--- EXERCISE DIRECTIONS ---
Rewrite everything from the line containing "Question: Among these" down to the line containing "Question: Which point", putting "brown picket fence" wherever "brown wooden fence" appears and leaving the rest as it is. Return only those lines.

--- RAW RECORDS ---
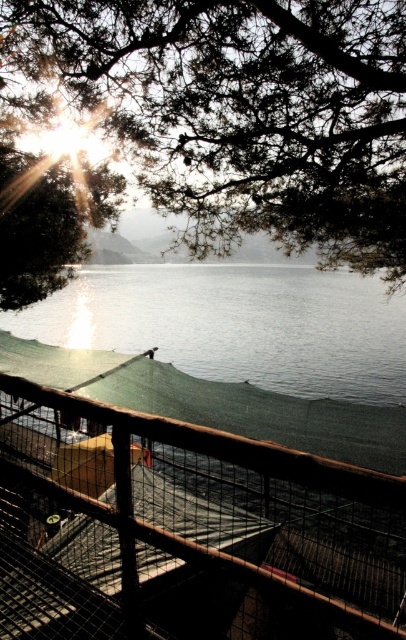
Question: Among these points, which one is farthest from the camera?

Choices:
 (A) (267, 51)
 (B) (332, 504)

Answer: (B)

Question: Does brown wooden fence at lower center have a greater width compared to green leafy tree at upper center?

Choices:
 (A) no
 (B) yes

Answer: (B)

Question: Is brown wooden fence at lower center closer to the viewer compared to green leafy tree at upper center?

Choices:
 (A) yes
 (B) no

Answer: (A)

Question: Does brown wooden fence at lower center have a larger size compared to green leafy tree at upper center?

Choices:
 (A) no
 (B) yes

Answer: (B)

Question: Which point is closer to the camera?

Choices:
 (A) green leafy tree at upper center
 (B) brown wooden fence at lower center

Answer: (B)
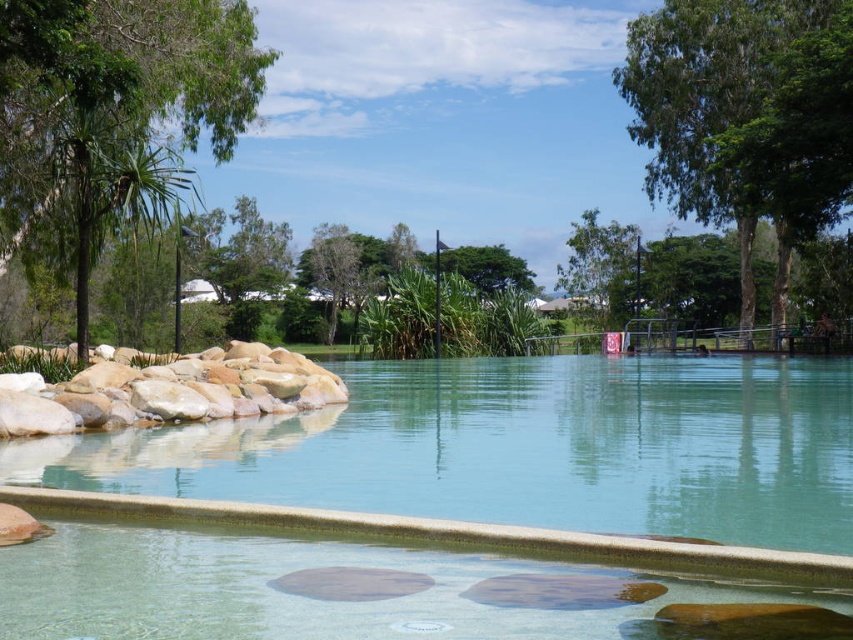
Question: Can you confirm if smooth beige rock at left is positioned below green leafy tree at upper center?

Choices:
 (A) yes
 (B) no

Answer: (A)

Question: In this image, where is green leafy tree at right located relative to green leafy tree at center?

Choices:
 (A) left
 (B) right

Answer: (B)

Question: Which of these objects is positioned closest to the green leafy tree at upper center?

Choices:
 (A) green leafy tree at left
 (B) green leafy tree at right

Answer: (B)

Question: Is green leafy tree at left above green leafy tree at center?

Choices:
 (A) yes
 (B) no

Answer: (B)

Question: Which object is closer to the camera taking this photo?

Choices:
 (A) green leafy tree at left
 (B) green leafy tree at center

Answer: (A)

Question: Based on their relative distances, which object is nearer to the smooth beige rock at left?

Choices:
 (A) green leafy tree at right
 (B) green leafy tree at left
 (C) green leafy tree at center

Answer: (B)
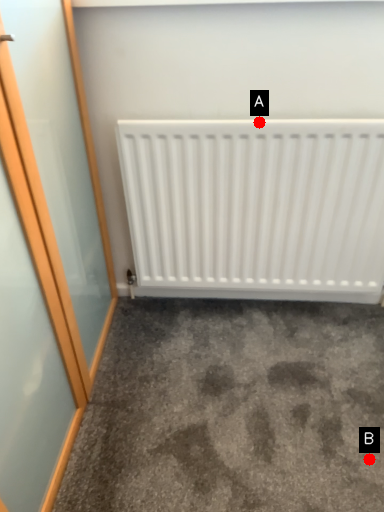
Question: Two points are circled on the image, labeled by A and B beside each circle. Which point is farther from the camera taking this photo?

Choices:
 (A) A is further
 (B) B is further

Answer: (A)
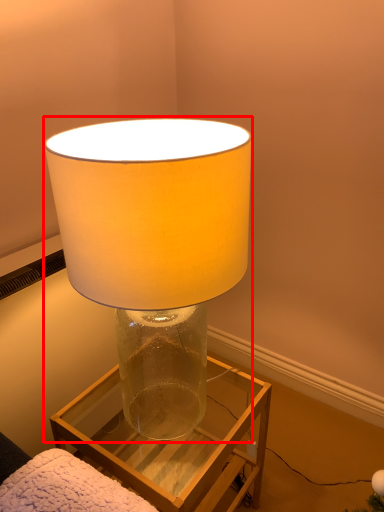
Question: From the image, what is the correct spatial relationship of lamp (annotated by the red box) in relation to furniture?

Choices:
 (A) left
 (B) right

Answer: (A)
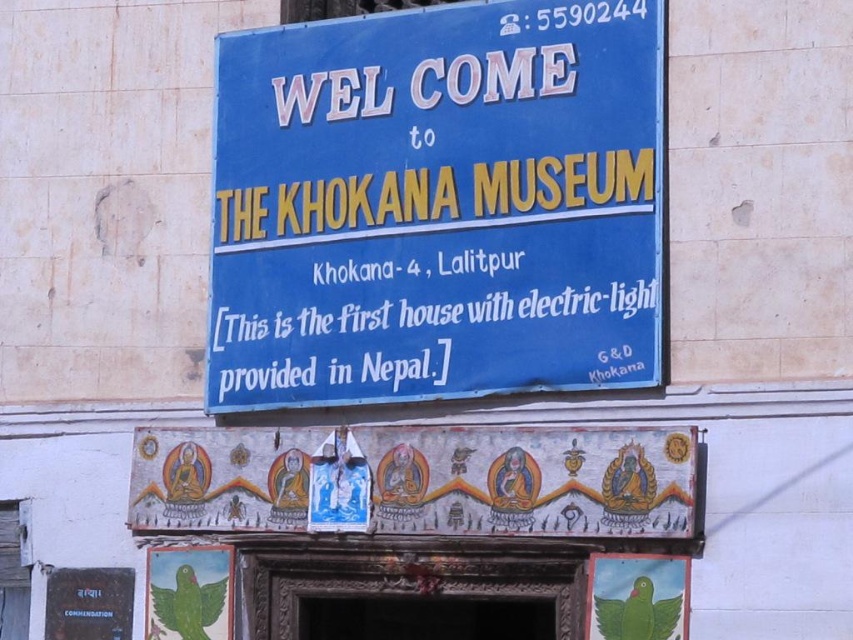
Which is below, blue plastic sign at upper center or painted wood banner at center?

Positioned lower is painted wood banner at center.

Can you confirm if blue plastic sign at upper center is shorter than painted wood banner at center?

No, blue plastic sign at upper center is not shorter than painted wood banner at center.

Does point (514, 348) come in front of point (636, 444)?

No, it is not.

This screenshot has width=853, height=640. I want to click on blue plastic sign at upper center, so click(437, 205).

--

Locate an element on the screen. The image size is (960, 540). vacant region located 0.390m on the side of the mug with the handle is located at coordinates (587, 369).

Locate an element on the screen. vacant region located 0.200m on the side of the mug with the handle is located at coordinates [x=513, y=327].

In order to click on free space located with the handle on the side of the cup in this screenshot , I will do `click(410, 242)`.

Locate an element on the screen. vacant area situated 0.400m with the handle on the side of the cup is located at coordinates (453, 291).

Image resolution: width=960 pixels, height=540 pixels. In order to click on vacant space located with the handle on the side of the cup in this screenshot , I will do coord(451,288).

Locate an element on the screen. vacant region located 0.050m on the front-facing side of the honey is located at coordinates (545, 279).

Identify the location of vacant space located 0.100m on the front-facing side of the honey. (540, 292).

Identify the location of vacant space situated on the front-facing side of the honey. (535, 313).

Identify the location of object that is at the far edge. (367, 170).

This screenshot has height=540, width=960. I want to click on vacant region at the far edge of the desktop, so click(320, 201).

--

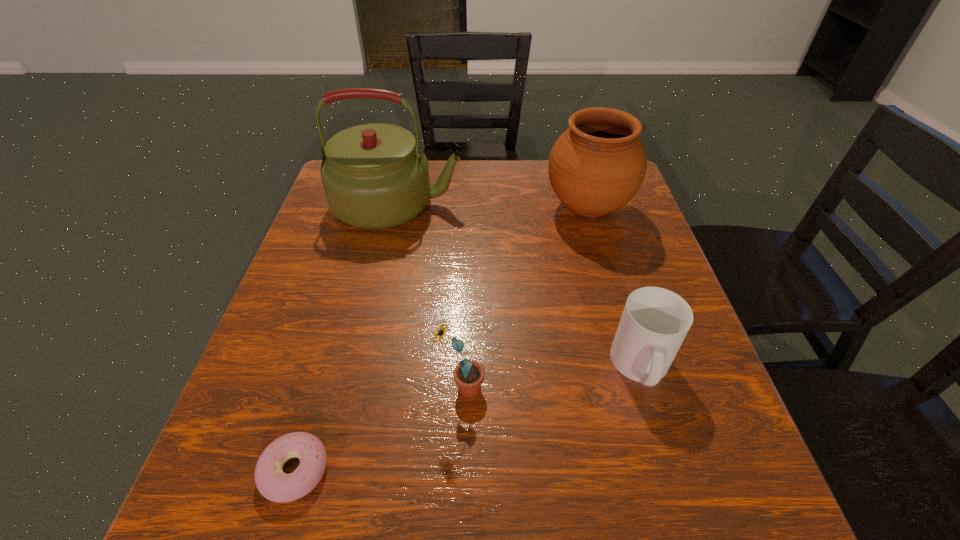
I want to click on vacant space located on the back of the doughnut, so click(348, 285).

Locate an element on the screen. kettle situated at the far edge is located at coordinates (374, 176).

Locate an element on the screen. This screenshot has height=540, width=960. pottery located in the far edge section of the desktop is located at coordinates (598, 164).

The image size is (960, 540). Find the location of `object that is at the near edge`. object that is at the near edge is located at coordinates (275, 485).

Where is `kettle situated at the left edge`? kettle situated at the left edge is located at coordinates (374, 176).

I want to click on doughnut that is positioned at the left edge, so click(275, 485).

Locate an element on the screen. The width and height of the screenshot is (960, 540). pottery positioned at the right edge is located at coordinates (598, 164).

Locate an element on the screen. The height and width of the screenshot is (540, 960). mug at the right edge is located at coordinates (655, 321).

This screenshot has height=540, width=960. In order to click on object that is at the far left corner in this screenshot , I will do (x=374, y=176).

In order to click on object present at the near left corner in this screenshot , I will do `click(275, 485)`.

--- RESPONSE TO THIS EXERCISE ---
Question: Among these points, which one is farthest from the camera?

Choices:
 (A) (267, 51)
 (B) (332, 504)

Answer: (B)

Question: Does brown picket fence at lower center have a greater width compared to green leafy tree at upper center?

Choices:
 (A) no
 (B) yes

Answer: (B)

Question: Is brown picket fence at lower center closer to the viewer compared to green leafy tree at upper center?

Choices:
 (A) yes
 (B) no

Answer: (A)

Question: Does brown picket fence at lower center have a larger size compared to green leafy tree at upper center?

Choices:
 (A) no
 (B) yes

Answer: (B)

Question: Which point is closer to the camera?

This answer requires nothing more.